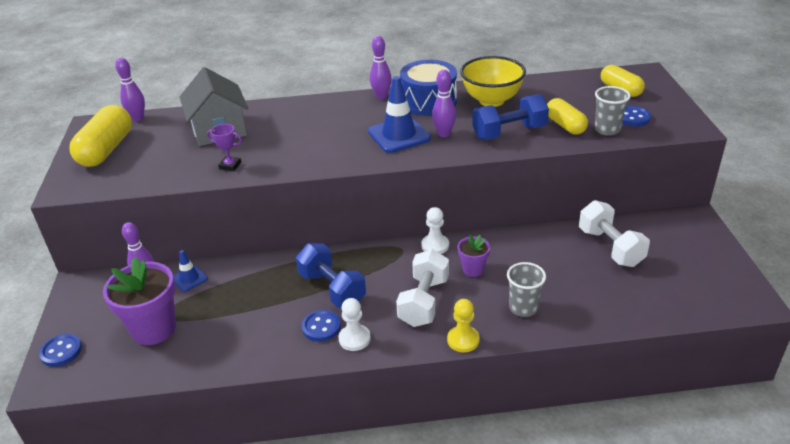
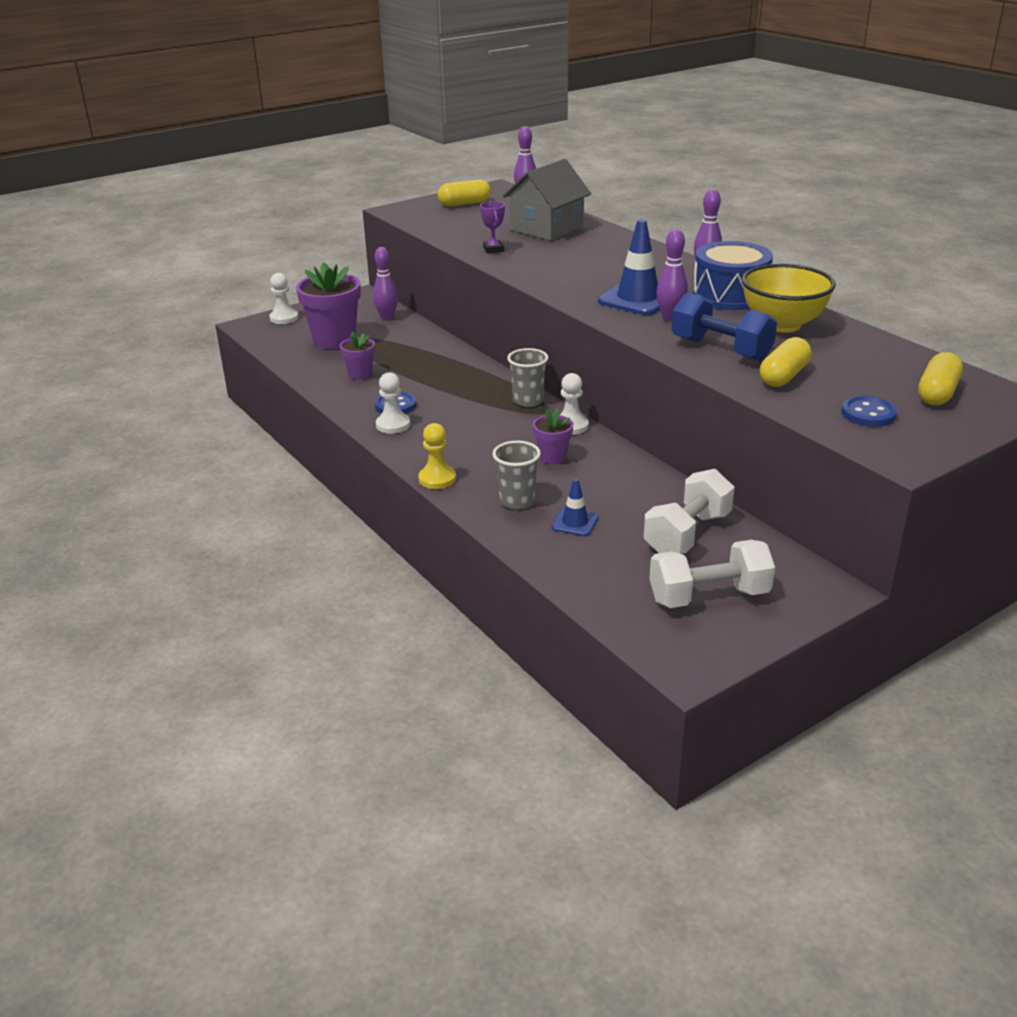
camera: 60 degrees right, 5 degrees down
blue button [39,334,82,367] -> white pawn [269,273,298,324]
yellow capsule [69,105,132,167] -> yellow capsule [438,180,491,206], size x0.63
blue traffic cone [173,250,208,292] -> blue traffic cone moved to [551,478,599,536]
blue dumbbell [296,243,366,308] -> none
white dumbbell [396,249,449,327] -> white dumbbell moved to [649,540,775,608]
grey cup [594,86,631,136] -> grey cup moved to [507,348,549,407]
none -> purple flower pot [340,331,375,380]

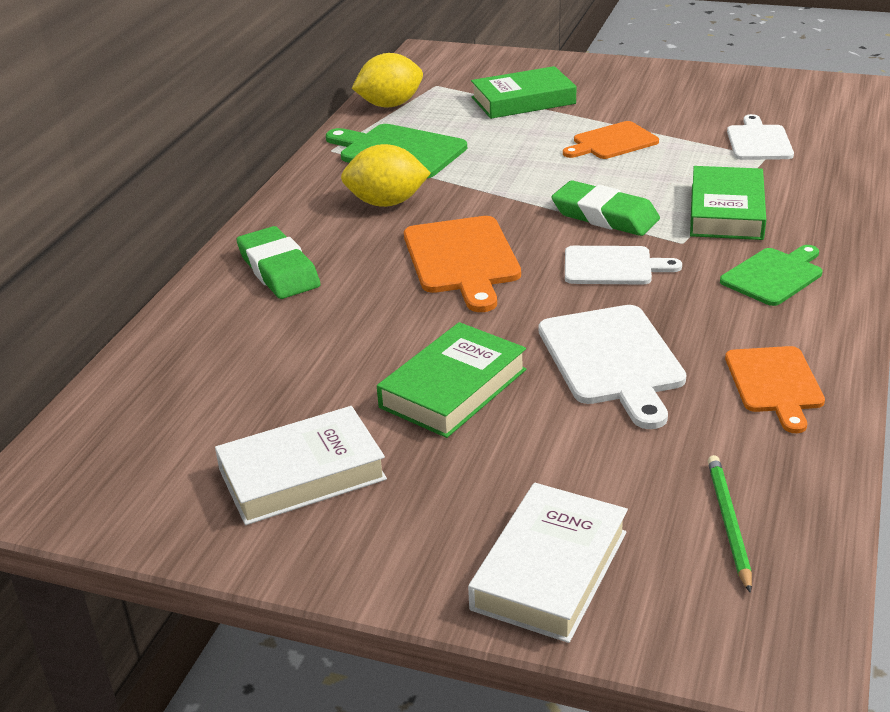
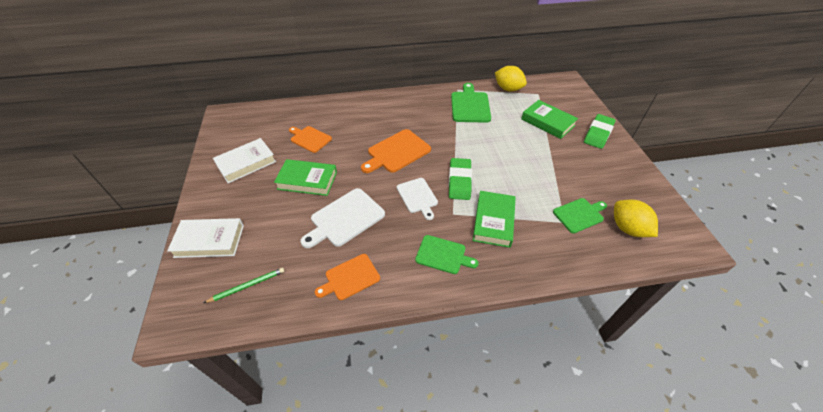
camera: 60 degrees right, 15 degrees up
white book [215,406,387,525] -> white book turned 75 degrees counterclockwise [213,138,276,183]
green eraser [236,226,321,299] -> green eraser moved to [584,114,616,149]
yellow lemon [341,144,431,207] -> yellow lemon moved to [614,200,658,237]
orange cutting board [563,121,659,159] -> orange cutting board moved to [289,126,332,153]
green book [690,166,766,240] -> green book turned 60 degrees counterclockwise [473,191,516,248]
white cutting board [727,114,794,160] -> green cutting board [553,198,607,233]

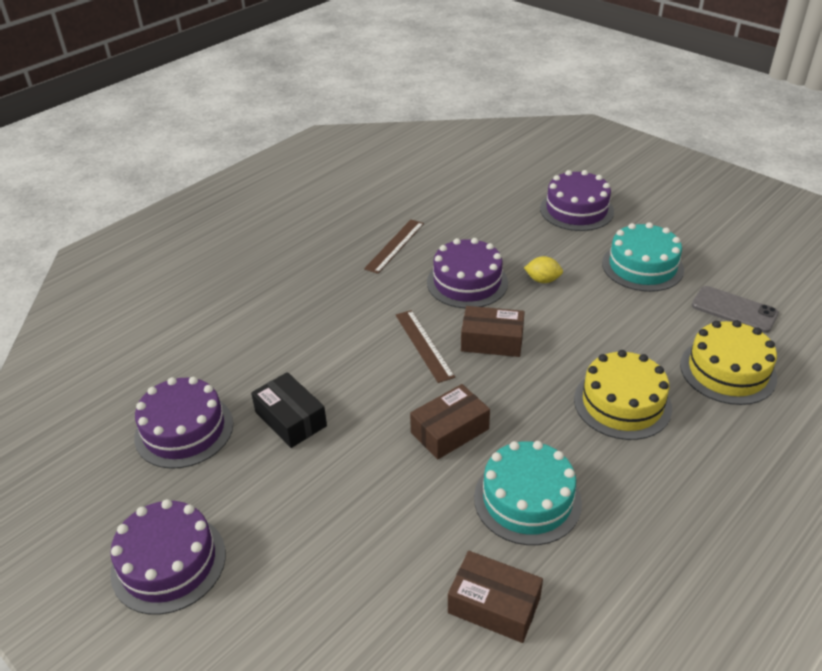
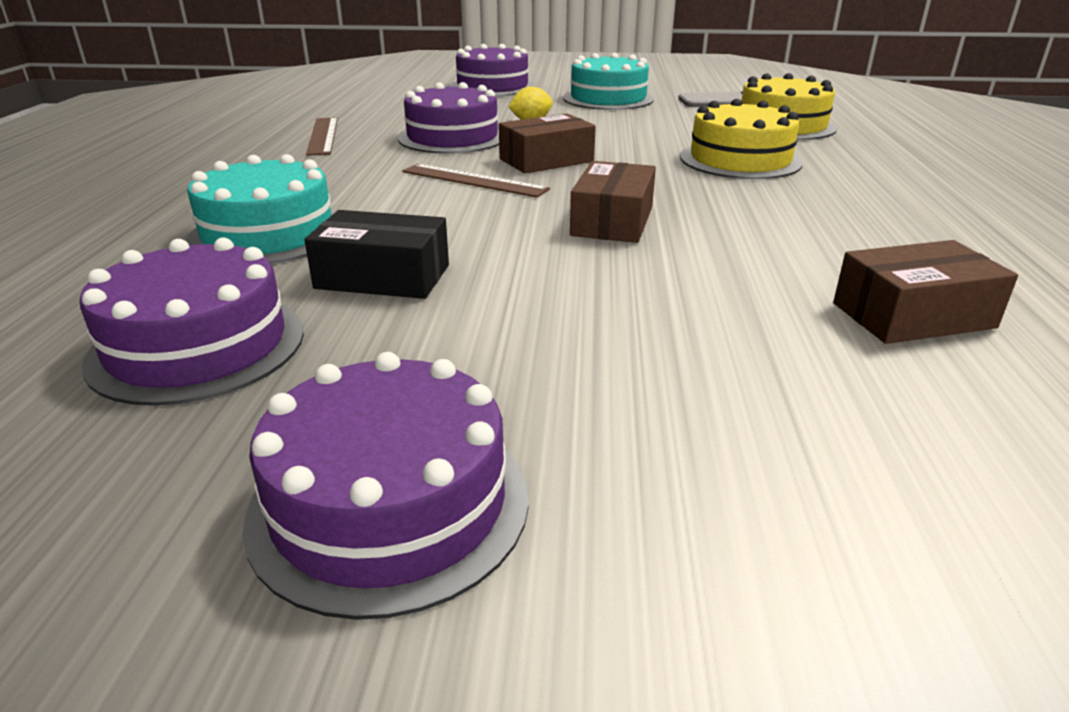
camera: 40 degrees left, 10 degrees down
turquoise cake [474,441,582,545] -> turquoise cake moved to [186,154,335,264]

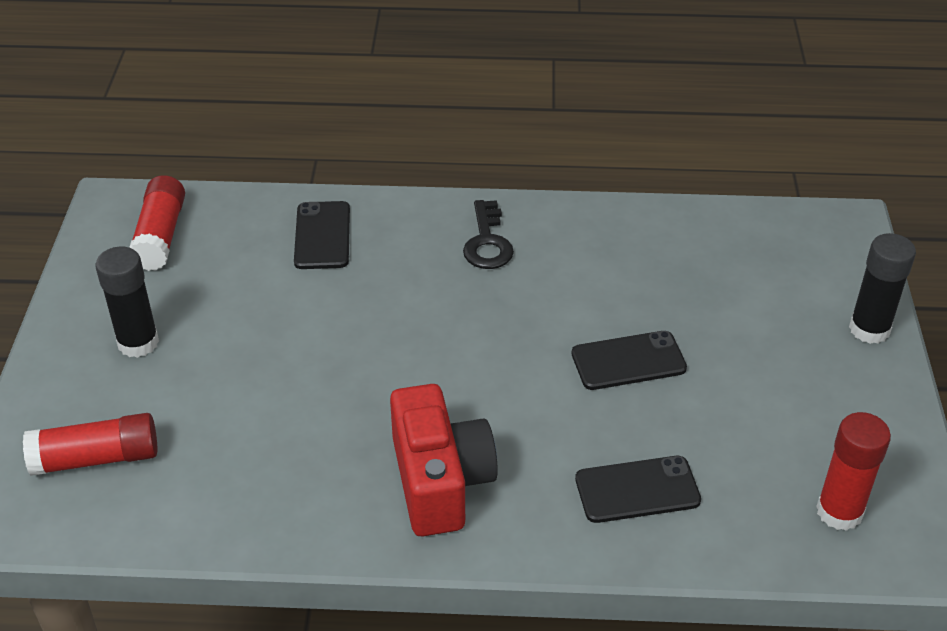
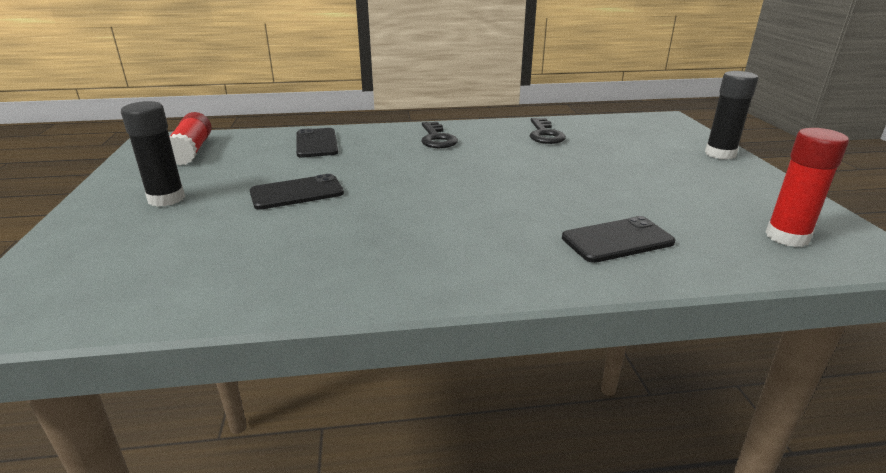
camera: 10 degrees left, 15 degrees down
red glue stick [23,413,157,476] -> none
red camera [390,384,498,537] -> none
black phone [572,331,687,390] -> black phone moved to [250,174,344,210]
none -> black key [530,118,566,144]

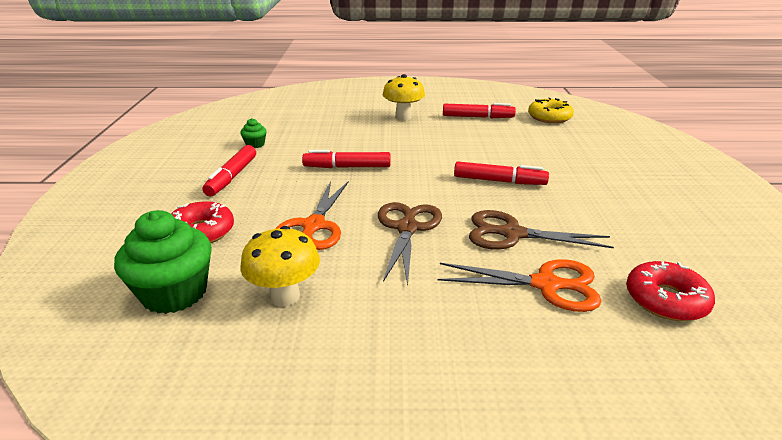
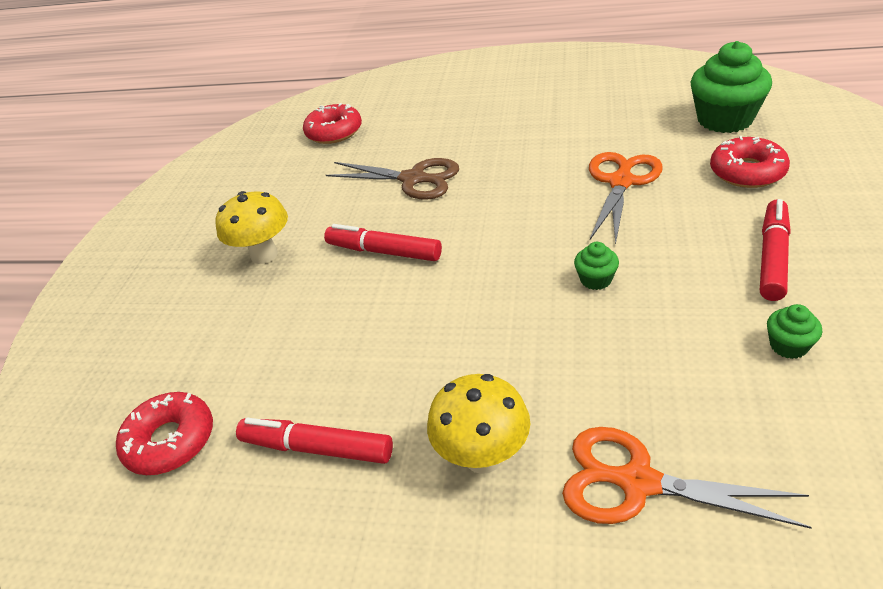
camera: 165 degrees left, 10 degrees up
yellow mushroom [240,226,320,306] -> yellow mushroom moved to [215,191,288,264]
red marker [302,150,390,168] -> green cupcake [574,242,619,290]
brown scissors [378,202,442,286] -> none
orange scissors [438,259,602,312] -> orange scissors moved to [562,427,812,529]
yellow donut [528,98,574,123] -> red donut [116,392,213,475]

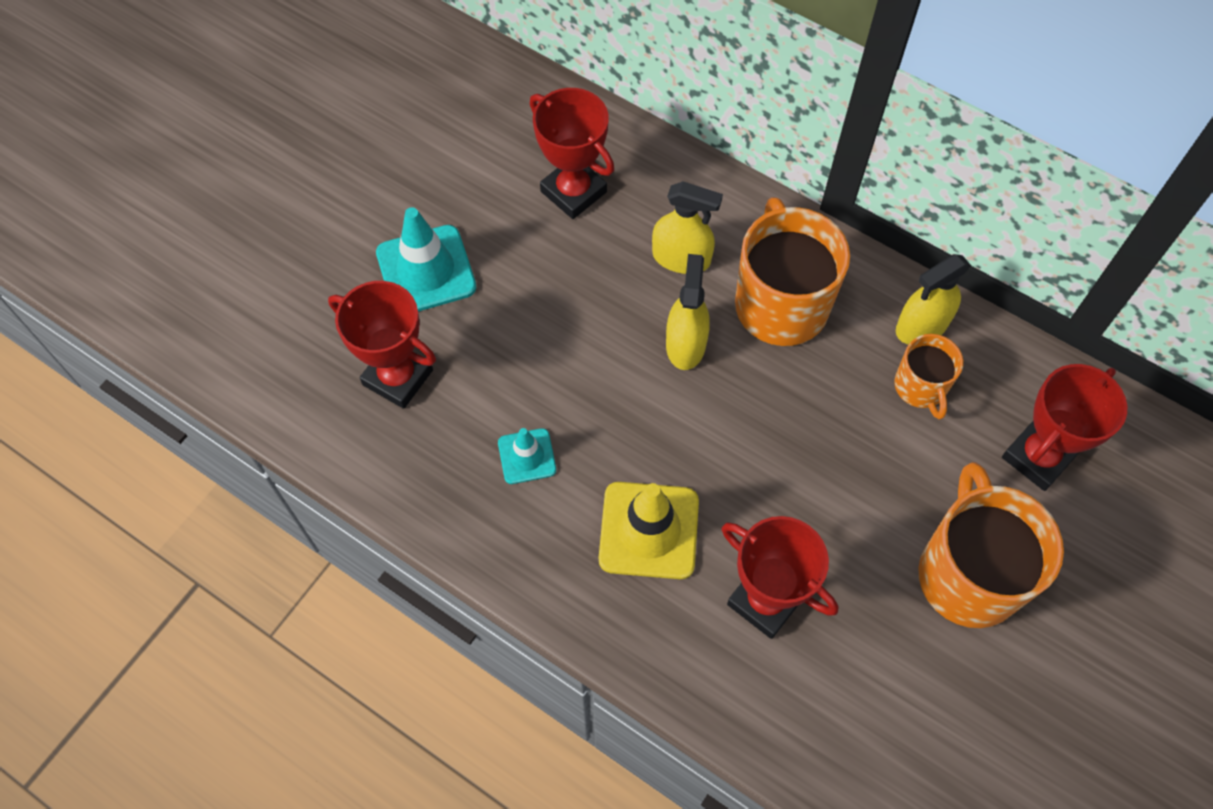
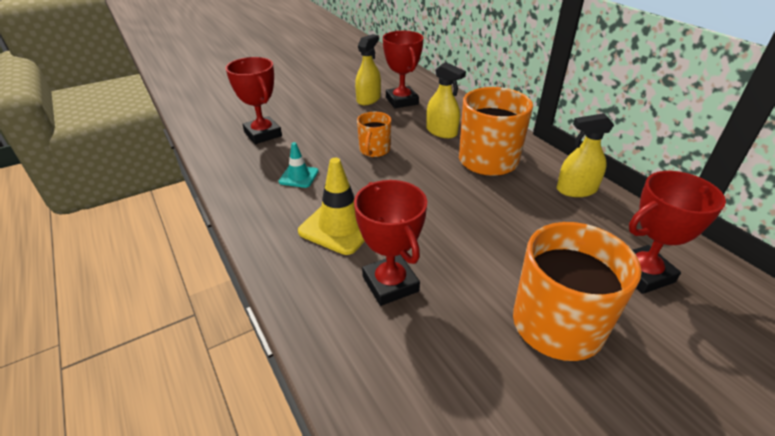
camera: 25 degrees right, 25 degrees down
turquoise traffic cone [376,207,476,312] -> none
yellow spray bottle [666,254,710,370] -> yellow spray bottle moved to [355,34,381,105]
orange mug [894,334,963,419] -> orange mug moved to [357,112,391,157]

- _Exercise directions_
Reproduce every line in the records above that contains the word "camera".

- _Solution to the exercise_
camera: 60 degrees right, 5 degrees down
camera: 60 degrees right, 15 degrees up
camera: 40 degrees left, 10 degrees down
camera: 10 degrees left, 15 degrees down
red camera [390,384,498,537] -> none
camera: 165 degrees left, 10 degrees up
camera: 25 degrees right, 25 degrees down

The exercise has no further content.